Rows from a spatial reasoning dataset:
◆ ◆ ◆ ◆ ◆

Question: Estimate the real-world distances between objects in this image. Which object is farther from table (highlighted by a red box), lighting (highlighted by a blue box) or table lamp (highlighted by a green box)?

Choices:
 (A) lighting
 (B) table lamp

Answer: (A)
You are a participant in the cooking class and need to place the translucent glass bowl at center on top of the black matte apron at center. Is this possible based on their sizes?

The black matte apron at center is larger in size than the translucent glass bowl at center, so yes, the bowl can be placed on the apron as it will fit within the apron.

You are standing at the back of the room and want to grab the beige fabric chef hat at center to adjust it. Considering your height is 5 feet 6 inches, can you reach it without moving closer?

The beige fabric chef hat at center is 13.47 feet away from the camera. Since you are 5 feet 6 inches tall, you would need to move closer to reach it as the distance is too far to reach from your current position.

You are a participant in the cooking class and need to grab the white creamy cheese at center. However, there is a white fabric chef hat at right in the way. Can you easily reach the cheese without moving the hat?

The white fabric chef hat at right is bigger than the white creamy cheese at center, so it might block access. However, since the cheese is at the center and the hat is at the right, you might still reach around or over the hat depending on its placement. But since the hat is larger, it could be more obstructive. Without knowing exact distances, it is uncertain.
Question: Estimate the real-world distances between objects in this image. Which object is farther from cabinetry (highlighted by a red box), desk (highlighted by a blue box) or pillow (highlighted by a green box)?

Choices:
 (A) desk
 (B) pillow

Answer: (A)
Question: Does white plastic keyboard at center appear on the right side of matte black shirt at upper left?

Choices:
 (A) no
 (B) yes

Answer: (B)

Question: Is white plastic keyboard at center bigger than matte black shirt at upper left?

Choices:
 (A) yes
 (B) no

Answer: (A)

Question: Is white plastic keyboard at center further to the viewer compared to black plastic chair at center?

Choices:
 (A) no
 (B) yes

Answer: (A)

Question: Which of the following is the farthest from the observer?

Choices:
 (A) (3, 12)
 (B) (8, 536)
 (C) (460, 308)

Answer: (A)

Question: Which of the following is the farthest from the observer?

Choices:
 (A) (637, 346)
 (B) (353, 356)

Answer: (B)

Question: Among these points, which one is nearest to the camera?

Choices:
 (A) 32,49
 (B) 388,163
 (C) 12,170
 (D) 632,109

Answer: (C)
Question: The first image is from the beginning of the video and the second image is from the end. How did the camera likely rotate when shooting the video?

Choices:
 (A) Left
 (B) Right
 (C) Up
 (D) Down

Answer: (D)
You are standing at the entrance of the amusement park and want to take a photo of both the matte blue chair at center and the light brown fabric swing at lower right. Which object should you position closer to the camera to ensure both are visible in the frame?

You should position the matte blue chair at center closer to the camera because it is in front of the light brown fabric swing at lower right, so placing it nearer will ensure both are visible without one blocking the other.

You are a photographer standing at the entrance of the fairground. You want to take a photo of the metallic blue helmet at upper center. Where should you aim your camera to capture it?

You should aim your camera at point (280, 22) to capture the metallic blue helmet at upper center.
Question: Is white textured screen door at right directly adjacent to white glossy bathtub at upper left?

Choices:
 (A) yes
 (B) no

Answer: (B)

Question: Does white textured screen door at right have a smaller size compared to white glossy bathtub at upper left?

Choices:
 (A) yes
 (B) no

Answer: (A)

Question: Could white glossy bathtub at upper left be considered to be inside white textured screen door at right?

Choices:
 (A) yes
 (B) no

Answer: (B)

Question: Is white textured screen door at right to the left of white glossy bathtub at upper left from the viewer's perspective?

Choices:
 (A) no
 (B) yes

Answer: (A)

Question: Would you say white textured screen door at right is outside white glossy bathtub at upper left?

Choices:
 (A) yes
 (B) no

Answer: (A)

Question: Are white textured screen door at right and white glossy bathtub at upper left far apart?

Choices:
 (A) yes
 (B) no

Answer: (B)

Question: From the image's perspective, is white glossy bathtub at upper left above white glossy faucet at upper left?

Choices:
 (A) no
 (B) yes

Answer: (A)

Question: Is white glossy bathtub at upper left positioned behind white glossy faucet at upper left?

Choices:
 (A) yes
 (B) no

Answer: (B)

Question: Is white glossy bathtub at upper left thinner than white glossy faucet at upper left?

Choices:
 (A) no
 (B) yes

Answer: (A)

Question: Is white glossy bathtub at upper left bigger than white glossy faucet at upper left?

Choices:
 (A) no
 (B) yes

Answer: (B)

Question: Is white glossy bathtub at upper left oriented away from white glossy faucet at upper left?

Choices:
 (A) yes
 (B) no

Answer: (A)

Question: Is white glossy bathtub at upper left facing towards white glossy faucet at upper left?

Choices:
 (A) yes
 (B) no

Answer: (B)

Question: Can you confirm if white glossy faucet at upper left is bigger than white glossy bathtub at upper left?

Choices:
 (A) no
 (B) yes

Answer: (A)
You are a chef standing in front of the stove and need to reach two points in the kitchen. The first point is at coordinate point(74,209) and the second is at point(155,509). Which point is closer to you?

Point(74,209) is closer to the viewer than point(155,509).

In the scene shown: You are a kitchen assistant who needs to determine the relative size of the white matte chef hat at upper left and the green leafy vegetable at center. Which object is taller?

◆ ◆ ◆ ◆ ◆

### [Short exercise]
Quote each of the lines above verbatim, from the first to the last.

### [Full answer]
Question: Estimate the real-world distances between objects in this image. Which object is farther from table (highlighted by a red box), lighting (highlighted by a blue box) or table lamp (highlighted by a green box)?

Choices:
 (A) lighting
 (B) table lamp

Answer: (A)
You are a participant in the cooking class and need to place the translucent glass bowl at center on top of the black matte apron at center. Is this possible based on their sizes?

The black matte apron at center is larger in size than the translucent glass bowl at center, so yes, the bowl can be placed on the apron as it will fit within the apron.

You are standing at the back of the room and want to grab the beige fabric chef hat at center to adjust it. Considering your height is 5 feet 6 inches, can you reach it without moving closer?

The beige fabric chef hat at center is 13.47 feet away from the camera. Since you are 5 feet 6 inches tall, you would need to move closer to reach it as the distance is too far to reach from your current position.

You are a participant in the cooking class and need to grab the white creamy cheese at center. However, there is a white fabric chef hat at right in the way. Can you easily reach the cheese without moving the hat?

The white fabric chef hat at right is bigger than the white creamy cheese at center, so it might block access. However, since the cheese is at the center and the hat is at the right, you might still reach around or over the hat depending on its placement. But since the hat is larger, it could be more obstructive. Without knowing exact distances, it is uncertain.
Question: Estimate the real-world distances between objects in this image. Which object is farther from cabinetry (highlighted by a red box), desk (highlighted by a blue box) or pillow (highlighted by a green box)?

Choices:
 (A) desk
 (B) pillow

Answer: (A)
Question: Does white plastic keyboard at center appear on the right side of matte black shirt at upper left?

Choices:
 (A) no
 (B) yes

Answer: (B)

Question: Is white plastic keyboard at center bigger than matte black shirt at upper left?

Choices:
 (A) yes
 (B) no

Answer: (A)

Question: Is white plastic keyboard at center further to the viewer compared to black plastic chair at center?

Choices:
 (A) no
 (B) yes

Answer: (A)

Question: Which of the following is the farthest from the observer?

Choices:
 (A) (3, 12)
 (B) (8, 536)
 (C) (460, 308)

Answer: (A)

Question: Which of the following is the farthest from the observer?

Choices:
 (A) (637, 346)
 (B) (353, 356)

Answer: (B)

Question: Among these points, which one is nearest to the camera?

Choices:
 (A) 32,49
 (B) 388,163
 (C) 12,170
 (D) 632,109

Answer: (C)
Question: The first image is from the beginning of the video and the second image is from the end. How did the camera likely rotate when shooting the video?

Choices:
 (A) Left
 (B) Right
 (C) Up
 (D) Down

Answer: (D)
You are standing at the entrance of the amusement park and want to take a photo of both the matte blue chair at center and the light brown fabric swing at lower right. Which object should you position closer to the camera to ensure both are visible in the frame?

You should position the matte blue chair at center closer to the camera because it is in front of the light brown fabric swing at lower right, so placing it nearer will ensure both are visible without one blocking the other.

You are a photographer standing at the entrance of the fairground. You want to take a photo of the metallic blue helmet at upper center. Where should you aim your camera to capture it?

You should aim your camera at point (280, 22) to capture the metallic blue helmet at upper center.
Question: Is white textured screen door at right directly adjacent to white glossy bathtub at upper left?

Choices:
 (A) yes
 (B) no

Answer: (B)

Question: Does white textured screen door at right have a smaller size compared to white glossy bathtub at upper left?

Choices:
 (A) yes
 (B) no

Answer: (A)

Question: Could white glossy bathtub at upper left be considered to be inside white textured screen door at right?

Choices:
 (A) yes
 (B) no

Answer: (B)

Question: Is white textured screen door at right to the left of white glossy bathtub at upper left from the viewer's perspective?

Choices:
 (A) no
 (B) yes

Answer: (A)

Question: Would you say white textured screen door at right is outside white glossy bathtub at upper left?

Choices:
 (A) yes
 (B) no

Answer: (A)

Question: Are white textured screen door at right and white glossy bathtub at upper left far apart?

Choices:
 (A) yes
 (B) no

Answer: (B)

Question: From the image's perspective, is white glossy bathtub at upper left above white glossy faucet at upper left?

Choices:
 (A) no
 (B) yes

Answer: (A)

Question: Is white glossy bathtub at upper left positioned behind white glossy faucet at upper left?

Choices:
 (A) yes
 (B) no

Answer: (B)

Question: Is white glossy bathtub at upper left thinner than white glossy faucet at upper left?

Choices:
 (A) no
 (B) yes

Answer: (A)

Question: Is white glossy bathtub at upper left bigger than white glossy faucet at upper left?

Choices:
 (A) no
 (B) yes

Answer: (B)

Question: Is white glossy bathtub at upper left oriented away from white glossy faucet at upper left?

Choices:
 (A) yes
 (B) no

Answer: (A)

Question: Is white glossy bathtub at upper left facing towards white glossy faucet at upper left?

Choices:
 (A) yes
 (B) no

Answer: (B)

Question: Can you confirm if white glossy faucet at upper left is bigger than white glossy bathtub at upper left?

Choices:
 (A) no
 (B) yes

Answer: (A)
You are a chef standing in front of the stove and need to reach two points in the kitchen. The first point is at coordinate point(74,209) and the second is at point(155,509). Which point is closer to you?

Point(74,209) is closer to the viewer than point(155,509).

In the scene shown: You are a kitchen assistant who needs to determine the relative size of the white matte chef hat at upper left and the green leafy vegetable at center. Which object is taller?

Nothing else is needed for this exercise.